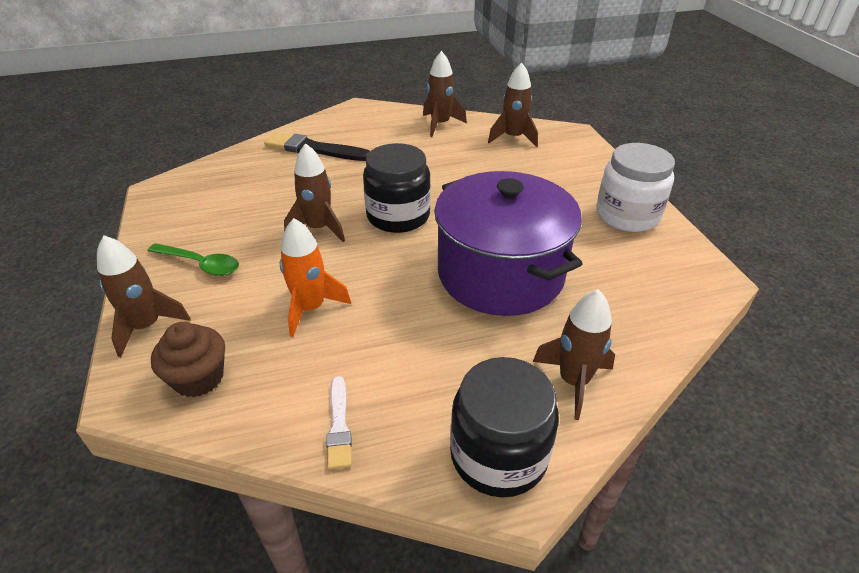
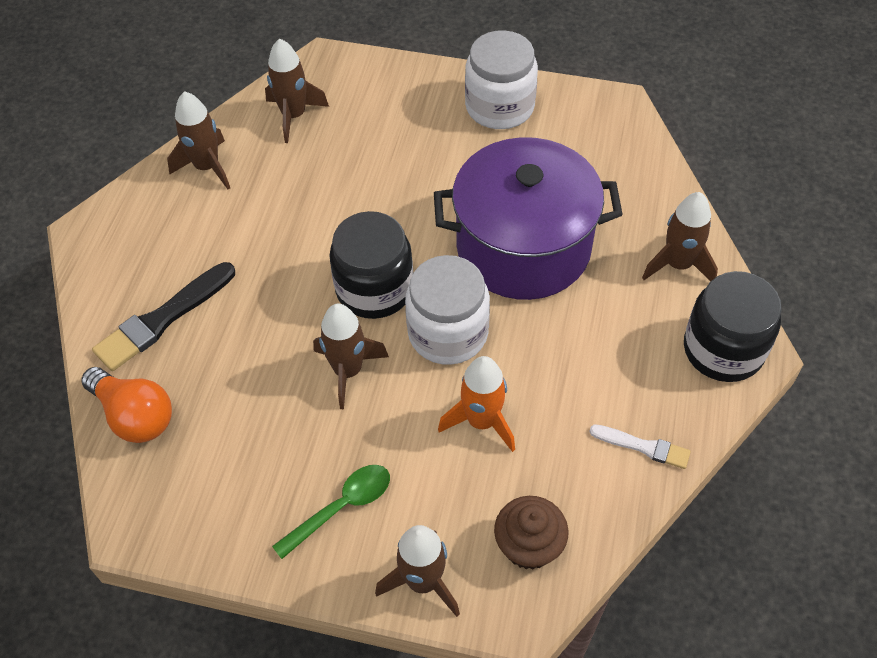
camera: 60 degrees left, 15 degrees up
(238, 164) = (135, 415): none -> orange light bulb
(384, 262) = (448, 333): none -> white jar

The problem - Every line of the listing must be reproduced exactly, though the pictures are to be left out.

Result of the task -
camera: 60 degrees left, 15 degrees up
(238, 164) = (135, 415): none -> orange light bulb
(384, 262) = (448, 333): none -> white jar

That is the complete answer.